Structured diff data
***
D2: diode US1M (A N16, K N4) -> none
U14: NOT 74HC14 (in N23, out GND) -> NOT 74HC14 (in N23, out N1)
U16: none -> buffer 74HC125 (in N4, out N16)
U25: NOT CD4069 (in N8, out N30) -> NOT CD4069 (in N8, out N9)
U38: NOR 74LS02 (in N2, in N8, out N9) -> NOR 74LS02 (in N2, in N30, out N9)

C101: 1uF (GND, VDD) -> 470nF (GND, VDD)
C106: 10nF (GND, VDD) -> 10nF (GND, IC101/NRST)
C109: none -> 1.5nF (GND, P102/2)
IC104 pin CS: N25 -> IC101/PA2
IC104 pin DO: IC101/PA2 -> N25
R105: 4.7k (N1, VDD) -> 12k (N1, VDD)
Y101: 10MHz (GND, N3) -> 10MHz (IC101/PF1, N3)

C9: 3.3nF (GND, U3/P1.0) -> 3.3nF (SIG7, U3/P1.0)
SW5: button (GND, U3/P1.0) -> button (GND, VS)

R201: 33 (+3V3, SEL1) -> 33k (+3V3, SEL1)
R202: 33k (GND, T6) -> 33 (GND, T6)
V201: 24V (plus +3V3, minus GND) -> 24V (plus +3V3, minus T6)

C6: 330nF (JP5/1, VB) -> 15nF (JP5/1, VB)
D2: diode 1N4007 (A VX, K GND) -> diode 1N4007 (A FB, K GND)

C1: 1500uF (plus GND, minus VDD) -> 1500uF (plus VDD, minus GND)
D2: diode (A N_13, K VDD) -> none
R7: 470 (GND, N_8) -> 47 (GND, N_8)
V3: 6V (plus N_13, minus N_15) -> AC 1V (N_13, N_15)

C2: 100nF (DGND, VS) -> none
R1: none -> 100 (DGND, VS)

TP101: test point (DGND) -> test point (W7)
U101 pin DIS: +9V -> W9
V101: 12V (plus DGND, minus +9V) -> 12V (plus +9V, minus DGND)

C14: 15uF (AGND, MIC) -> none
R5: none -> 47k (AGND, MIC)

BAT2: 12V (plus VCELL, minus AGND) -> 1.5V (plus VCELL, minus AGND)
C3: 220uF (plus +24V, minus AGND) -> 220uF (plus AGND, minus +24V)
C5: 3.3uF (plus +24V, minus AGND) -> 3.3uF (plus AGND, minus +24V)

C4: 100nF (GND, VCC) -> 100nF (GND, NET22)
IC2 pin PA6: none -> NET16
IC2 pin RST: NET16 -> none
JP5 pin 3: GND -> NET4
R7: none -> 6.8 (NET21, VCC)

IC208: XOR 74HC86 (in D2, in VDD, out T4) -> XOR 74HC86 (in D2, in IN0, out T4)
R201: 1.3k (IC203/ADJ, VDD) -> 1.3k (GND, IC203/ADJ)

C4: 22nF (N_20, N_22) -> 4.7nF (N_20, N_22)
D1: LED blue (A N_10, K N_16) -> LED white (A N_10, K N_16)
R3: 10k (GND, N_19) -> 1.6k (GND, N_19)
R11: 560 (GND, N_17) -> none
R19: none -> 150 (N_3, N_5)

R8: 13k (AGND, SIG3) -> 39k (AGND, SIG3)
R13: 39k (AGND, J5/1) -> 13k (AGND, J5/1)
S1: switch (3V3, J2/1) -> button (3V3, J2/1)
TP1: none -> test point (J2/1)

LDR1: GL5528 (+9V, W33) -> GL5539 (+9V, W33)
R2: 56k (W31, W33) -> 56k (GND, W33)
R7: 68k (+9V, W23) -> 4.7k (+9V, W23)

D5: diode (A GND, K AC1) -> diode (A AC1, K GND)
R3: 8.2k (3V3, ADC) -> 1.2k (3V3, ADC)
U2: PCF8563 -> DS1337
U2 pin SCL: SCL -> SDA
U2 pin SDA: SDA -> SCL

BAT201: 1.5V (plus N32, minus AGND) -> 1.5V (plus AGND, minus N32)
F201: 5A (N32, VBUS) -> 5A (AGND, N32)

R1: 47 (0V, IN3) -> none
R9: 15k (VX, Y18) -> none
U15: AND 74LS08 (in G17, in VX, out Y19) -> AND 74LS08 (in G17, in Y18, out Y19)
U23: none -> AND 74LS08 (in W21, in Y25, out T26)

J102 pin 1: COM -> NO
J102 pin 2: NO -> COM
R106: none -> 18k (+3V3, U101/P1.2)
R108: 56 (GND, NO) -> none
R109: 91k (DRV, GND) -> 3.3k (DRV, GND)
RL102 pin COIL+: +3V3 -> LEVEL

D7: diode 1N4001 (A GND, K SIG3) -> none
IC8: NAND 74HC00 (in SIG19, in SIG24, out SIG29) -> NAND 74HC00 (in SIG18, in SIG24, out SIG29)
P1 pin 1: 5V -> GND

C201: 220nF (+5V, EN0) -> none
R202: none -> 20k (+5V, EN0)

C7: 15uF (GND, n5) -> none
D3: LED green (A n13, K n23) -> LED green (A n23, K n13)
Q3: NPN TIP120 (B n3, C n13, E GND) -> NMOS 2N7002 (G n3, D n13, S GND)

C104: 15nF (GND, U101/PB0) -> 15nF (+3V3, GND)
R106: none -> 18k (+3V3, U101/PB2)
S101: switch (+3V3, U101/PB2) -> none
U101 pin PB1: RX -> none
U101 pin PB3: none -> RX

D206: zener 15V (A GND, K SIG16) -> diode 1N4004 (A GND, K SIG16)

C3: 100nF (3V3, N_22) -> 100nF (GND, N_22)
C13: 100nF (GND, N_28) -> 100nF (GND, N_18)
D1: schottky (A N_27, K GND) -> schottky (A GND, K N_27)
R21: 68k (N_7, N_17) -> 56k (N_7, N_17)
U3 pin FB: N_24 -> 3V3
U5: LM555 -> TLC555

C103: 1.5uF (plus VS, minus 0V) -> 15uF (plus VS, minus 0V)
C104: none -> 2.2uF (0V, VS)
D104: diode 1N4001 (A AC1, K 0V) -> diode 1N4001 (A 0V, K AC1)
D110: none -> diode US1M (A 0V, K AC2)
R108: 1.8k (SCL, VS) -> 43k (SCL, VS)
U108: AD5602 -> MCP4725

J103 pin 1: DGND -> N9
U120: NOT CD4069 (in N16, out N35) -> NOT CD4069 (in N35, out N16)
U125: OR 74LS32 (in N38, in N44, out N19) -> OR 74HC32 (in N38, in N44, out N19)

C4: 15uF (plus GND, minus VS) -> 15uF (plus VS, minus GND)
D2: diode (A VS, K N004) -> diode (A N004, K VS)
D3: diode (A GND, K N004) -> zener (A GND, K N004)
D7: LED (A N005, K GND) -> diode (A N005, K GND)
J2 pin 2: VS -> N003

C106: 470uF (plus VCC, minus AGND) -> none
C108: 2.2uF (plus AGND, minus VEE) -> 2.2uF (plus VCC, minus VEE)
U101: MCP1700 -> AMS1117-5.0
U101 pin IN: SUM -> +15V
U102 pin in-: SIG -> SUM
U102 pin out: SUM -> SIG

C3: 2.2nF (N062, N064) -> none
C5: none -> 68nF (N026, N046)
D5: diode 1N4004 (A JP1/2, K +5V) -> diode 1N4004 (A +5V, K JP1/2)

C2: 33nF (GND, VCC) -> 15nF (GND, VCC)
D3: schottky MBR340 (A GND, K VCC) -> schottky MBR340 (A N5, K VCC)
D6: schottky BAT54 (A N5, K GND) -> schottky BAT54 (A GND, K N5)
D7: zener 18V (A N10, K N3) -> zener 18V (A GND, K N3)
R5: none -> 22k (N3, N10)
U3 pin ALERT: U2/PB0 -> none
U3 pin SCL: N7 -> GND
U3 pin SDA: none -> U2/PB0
***
Assignment: Using the data above, copy each line that contains "switch".

Answer box:
S1: switch (3V3, J2/1) -> button (3V3, J2/1)
S101: switch (+3V3, U101/PB2) -> none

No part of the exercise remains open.